WORK REQUIRED ▸
Going through the entries below, count each line containing the word "suzobefux". Report the number only.

Object matching data ▸
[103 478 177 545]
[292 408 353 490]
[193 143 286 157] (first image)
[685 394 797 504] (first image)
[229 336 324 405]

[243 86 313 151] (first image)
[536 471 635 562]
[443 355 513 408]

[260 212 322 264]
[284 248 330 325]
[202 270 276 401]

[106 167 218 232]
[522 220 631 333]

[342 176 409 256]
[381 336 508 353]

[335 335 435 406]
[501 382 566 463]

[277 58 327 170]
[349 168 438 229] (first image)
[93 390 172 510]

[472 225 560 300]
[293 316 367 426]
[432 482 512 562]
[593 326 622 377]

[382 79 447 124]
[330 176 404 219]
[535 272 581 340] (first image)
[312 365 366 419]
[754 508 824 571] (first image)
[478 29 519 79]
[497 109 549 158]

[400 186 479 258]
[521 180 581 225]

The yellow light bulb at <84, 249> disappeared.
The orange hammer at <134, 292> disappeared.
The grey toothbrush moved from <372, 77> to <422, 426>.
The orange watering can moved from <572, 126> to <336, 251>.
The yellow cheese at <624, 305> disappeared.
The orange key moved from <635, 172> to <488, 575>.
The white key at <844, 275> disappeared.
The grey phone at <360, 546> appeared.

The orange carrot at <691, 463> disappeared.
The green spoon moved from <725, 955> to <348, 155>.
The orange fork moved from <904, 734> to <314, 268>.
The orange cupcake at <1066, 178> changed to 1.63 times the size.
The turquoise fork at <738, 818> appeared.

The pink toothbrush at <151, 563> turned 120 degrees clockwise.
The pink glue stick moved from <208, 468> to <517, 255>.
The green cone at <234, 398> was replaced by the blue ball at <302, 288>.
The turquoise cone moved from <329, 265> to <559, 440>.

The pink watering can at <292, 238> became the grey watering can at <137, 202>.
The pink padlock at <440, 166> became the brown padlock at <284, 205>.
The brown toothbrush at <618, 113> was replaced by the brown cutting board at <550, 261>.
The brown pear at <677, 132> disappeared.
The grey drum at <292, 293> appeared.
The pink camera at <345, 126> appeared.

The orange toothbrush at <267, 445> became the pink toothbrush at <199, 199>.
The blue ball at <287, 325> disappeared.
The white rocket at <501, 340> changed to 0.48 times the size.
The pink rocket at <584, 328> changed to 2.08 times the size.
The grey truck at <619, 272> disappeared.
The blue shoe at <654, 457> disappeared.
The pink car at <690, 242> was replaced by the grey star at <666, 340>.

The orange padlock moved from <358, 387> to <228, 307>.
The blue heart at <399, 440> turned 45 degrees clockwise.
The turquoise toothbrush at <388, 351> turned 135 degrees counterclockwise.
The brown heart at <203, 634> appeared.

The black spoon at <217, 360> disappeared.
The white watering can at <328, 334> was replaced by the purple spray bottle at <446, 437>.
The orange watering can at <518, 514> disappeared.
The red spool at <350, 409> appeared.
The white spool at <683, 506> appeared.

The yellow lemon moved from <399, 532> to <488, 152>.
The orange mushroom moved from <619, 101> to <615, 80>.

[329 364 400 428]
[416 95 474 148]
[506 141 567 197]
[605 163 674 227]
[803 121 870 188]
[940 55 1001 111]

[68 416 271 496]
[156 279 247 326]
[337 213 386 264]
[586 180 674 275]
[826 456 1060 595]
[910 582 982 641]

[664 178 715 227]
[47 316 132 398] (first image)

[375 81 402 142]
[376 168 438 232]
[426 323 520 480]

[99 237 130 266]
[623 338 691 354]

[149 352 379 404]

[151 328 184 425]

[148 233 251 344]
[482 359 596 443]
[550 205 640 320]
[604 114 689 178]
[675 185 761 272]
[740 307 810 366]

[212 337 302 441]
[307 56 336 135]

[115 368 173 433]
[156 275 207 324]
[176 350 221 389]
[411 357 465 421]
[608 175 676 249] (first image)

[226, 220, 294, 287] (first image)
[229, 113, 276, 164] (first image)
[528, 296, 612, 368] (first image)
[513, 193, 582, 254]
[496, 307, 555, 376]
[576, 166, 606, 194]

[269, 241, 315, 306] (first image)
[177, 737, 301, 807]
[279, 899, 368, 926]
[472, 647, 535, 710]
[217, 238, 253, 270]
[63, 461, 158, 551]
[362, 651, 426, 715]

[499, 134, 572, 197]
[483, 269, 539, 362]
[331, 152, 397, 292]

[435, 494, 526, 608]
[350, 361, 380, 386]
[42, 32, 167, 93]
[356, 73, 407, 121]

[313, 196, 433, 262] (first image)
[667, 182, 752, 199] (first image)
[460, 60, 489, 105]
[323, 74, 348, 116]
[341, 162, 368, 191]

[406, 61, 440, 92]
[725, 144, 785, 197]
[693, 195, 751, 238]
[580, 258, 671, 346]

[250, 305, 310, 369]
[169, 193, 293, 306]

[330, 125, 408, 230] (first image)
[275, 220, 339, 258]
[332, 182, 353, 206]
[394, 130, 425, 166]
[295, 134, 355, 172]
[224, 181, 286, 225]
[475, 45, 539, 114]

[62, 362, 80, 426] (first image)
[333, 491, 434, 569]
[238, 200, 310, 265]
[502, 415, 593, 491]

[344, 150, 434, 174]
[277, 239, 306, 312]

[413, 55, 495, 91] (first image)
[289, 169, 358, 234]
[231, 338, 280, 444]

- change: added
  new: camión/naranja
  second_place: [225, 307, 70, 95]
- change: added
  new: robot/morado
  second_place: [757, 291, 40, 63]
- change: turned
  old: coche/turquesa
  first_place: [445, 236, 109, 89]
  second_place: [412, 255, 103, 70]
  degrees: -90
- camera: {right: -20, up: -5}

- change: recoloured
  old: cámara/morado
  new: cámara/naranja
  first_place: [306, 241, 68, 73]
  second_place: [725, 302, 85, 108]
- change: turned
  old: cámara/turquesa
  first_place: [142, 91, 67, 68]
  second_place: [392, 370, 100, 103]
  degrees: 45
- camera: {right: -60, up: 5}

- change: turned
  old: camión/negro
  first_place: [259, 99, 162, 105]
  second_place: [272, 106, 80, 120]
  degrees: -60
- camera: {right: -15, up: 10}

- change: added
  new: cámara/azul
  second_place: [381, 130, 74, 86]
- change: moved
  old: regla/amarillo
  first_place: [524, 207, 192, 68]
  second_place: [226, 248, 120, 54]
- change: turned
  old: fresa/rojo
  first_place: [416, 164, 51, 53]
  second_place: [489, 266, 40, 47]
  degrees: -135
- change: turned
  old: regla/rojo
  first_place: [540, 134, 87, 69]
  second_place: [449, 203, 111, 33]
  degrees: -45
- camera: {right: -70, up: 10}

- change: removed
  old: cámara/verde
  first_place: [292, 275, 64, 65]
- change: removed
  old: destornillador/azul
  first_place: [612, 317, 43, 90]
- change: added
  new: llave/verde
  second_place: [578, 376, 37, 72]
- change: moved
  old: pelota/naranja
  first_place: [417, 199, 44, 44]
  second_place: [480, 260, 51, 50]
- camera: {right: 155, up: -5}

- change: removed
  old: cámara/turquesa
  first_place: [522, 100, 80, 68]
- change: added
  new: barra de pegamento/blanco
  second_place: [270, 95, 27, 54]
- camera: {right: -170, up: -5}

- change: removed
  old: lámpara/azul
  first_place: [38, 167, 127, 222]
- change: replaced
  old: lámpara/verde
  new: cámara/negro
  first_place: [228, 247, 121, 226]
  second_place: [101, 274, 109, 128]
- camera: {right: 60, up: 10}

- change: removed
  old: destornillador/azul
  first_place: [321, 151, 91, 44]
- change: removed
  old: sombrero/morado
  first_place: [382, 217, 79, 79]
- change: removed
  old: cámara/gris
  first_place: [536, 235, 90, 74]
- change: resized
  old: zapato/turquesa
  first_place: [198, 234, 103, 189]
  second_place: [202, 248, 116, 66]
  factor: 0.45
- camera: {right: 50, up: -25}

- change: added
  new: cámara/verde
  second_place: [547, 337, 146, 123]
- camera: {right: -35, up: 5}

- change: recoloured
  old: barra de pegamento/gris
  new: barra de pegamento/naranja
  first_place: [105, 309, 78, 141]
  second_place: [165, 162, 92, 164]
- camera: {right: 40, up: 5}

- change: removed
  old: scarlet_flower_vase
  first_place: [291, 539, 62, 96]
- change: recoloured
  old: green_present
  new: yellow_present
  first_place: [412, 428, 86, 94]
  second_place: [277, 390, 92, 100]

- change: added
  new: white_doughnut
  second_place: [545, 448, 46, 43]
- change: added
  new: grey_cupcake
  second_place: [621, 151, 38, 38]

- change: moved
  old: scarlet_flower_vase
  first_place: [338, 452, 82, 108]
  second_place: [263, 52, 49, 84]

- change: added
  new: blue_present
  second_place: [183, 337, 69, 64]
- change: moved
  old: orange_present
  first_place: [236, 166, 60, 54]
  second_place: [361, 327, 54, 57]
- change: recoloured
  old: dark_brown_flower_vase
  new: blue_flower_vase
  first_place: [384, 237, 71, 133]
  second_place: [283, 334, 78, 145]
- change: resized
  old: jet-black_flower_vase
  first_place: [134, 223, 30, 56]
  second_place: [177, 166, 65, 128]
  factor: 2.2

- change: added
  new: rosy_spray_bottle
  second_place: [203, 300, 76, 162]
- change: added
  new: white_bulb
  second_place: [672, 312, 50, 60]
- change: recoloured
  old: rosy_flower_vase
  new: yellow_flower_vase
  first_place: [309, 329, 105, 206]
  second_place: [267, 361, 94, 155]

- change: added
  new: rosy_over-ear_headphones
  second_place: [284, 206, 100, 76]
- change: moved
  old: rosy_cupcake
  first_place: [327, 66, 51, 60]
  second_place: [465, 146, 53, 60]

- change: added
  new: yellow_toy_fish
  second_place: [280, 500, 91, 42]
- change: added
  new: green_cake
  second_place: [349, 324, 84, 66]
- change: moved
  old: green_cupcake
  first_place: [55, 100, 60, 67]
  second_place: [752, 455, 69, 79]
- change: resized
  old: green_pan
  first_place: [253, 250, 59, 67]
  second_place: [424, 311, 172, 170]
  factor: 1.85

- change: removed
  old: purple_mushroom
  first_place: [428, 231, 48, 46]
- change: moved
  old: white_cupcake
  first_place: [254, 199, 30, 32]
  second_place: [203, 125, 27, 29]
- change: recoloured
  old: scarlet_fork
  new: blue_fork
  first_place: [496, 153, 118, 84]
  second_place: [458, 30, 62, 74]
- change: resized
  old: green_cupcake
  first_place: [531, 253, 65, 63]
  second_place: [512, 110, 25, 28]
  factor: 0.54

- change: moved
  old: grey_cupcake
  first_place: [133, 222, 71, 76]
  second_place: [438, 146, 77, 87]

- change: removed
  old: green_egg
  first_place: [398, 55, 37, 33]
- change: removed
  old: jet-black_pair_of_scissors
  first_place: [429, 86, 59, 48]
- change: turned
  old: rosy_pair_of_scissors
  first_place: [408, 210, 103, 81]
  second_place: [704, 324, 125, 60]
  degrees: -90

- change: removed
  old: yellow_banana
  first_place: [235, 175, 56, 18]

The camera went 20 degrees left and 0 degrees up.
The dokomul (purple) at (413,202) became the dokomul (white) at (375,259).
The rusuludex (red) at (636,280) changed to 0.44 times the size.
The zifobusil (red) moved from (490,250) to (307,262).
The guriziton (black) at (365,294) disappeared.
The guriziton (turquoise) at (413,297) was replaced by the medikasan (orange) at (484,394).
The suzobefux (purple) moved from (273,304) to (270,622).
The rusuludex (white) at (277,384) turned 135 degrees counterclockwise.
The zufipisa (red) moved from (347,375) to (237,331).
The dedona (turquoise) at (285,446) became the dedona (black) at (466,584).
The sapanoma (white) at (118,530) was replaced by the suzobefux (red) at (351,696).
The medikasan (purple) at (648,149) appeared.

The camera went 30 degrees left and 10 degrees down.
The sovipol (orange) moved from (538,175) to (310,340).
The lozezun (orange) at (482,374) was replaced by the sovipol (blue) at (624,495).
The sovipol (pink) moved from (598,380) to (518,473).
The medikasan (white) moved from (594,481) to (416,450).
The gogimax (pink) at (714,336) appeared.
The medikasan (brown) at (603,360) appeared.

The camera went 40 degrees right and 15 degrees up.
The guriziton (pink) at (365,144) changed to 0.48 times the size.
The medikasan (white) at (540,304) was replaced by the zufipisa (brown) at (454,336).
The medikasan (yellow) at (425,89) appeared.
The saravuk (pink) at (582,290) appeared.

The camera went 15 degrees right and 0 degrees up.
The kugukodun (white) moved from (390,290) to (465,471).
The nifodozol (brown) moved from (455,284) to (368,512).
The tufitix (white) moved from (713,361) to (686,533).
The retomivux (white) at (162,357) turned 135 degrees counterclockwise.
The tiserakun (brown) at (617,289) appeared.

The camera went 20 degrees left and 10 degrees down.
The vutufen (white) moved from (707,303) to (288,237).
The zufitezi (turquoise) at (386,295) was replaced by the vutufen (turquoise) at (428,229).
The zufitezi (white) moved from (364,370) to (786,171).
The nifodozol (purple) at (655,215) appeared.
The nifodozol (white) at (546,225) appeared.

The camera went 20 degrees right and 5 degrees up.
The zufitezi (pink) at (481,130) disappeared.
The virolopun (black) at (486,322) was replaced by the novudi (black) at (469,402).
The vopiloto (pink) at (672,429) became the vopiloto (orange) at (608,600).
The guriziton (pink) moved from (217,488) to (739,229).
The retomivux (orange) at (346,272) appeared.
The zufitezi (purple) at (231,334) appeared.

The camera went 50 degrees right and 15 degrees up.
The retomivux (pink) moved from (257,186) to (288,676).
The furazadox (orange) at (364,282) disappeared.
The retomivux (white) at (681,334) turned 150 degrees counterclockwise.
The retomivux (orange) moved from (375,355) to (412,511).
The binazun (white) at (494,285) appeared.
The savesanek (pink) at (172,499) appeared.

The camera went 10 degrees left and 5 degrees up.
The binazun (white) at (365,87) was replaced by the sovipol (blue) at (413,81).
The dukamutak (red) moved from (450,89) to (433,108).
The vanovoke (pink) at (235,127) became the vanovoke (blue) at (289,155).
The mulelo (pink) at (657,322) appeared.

ANSWER TO THE PROBLEM ▸
2